(Object tracking records)
----------------
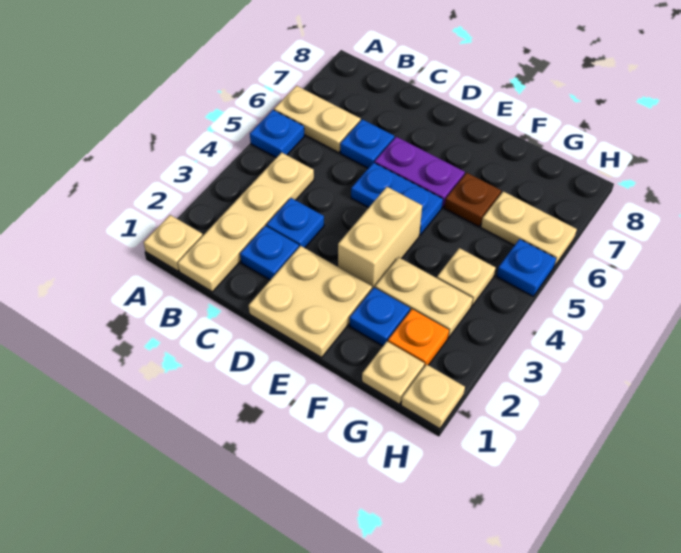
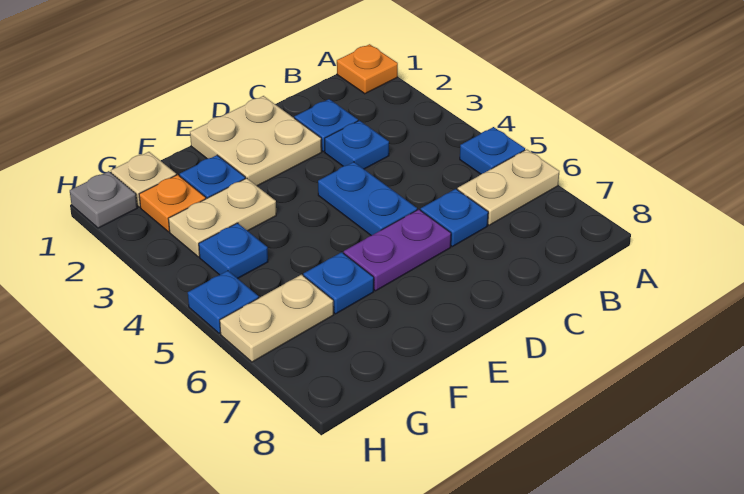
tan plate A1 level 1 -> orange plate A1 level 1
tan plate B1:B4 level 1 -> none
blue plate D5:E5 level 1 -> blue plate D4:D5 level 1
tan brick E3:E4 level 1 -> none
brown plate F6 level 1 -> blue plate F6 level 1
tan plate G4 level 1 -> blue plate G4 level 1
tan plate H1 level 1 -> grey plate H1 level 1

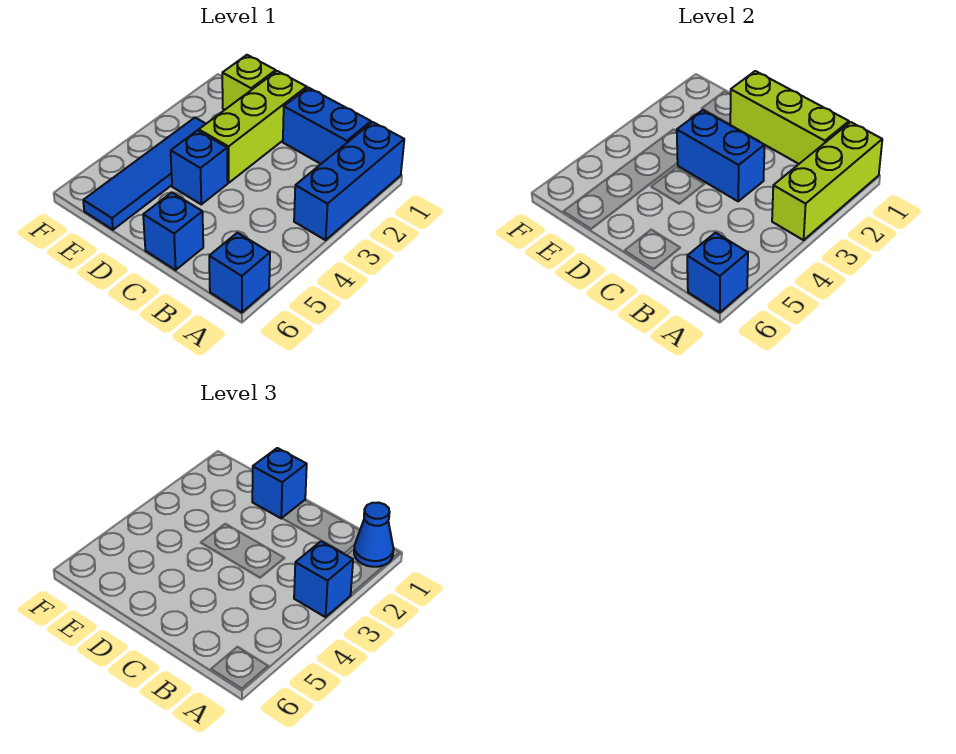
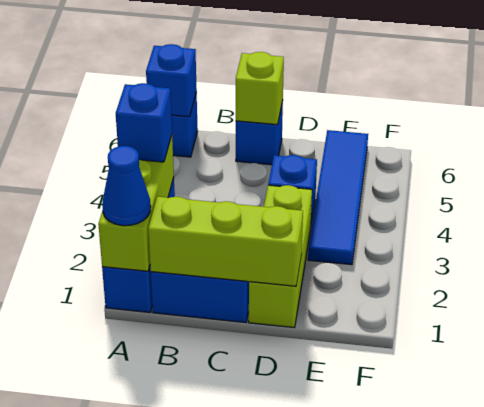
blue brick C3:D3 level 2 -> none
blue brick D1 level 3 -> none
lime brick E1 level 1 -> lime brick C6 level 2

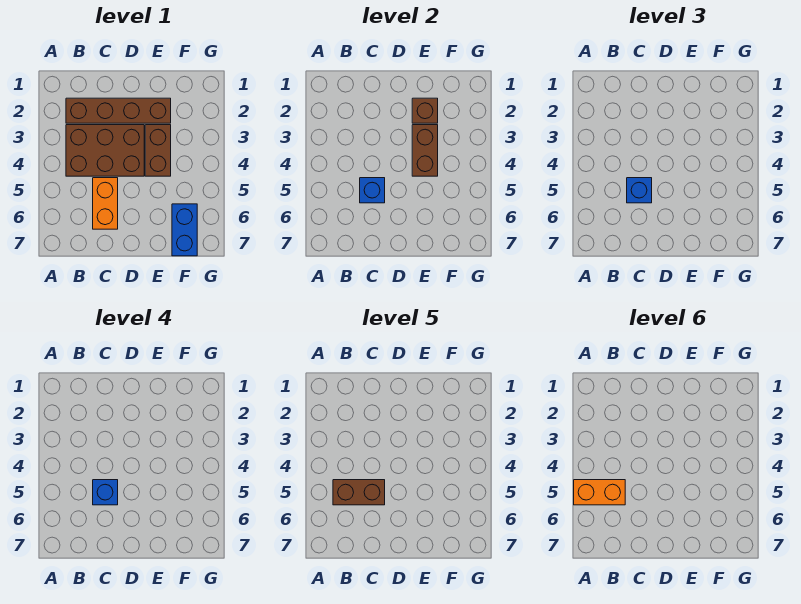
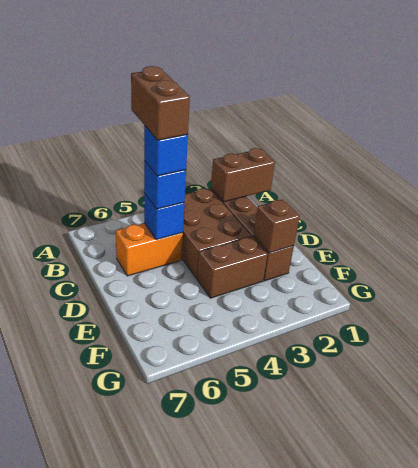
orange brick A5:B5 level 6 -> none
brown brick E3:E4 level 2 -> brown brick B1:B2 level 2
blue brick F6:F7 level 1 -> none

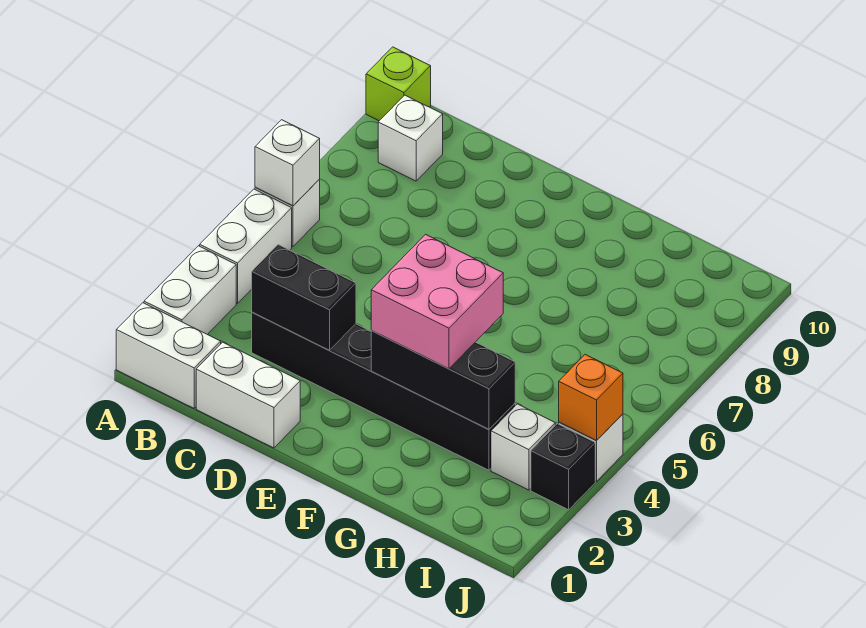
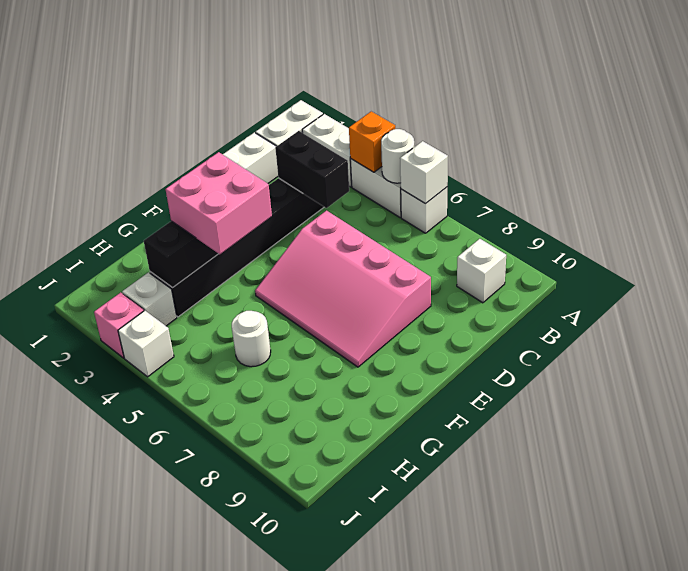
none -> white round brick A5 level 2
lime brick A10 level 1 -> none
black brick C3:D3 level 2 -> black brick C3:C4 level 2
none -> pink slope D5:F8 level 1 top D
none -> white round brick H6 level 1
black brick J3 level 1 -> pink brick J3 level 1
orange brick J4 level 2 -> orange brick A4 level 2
----------------
** Work task **
Only the lines from the one with "none -> white round brick A5 level 2" through the final line above should be repeated, each exactly as written.

** Reply to the exercise **
none -> white round brick A5 level 2
lime brick A10 level 1 -> none
black brick C3:D3 level 2 -> black brick C3:C4 level 2
none -> pink slope D5:F8 level 1 top D
none -> white round brick H6 level 1
black brick J3 level 1 -> pink brick J3 level 1
orange brick J4 level 2 -> orange brick A4 level 2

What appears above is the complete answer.